Work to be completed:
Begin at the line below that contains "in_first: [465, 289, 68, 36]" and write out every line from there to the end of the entries, exactly.

Data for review:
****************************************
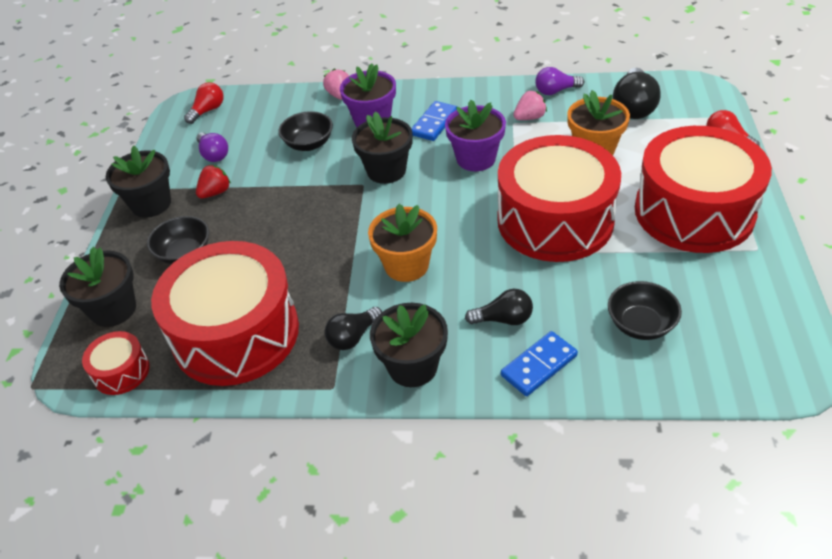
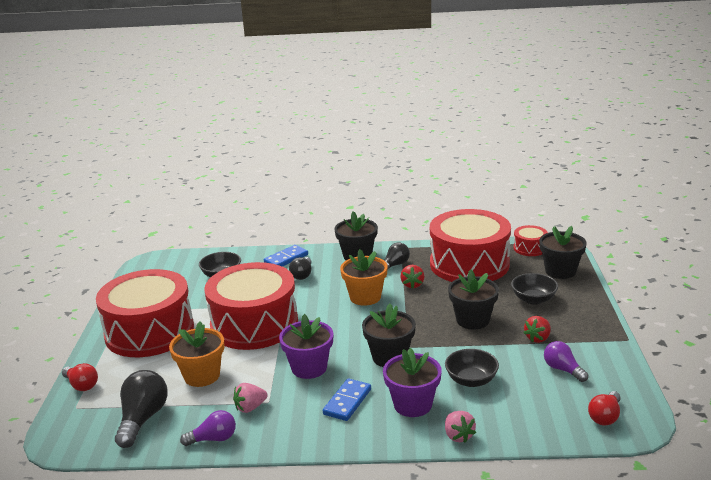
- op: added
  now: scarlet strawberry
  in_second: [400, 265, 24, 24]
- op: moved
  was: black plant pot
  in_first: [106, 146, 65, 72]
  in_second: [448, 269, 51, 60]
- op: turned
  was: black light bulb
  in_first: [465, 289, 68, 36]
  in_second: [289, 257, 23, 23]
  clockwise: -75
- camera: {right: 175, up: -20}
****************************************
Solved exercise:
  in_first: [465, 289, 68, 36]
  in_second: [289, 257, 23, 23]
  clockwise: -75
- camera: {right: 175, up: -20}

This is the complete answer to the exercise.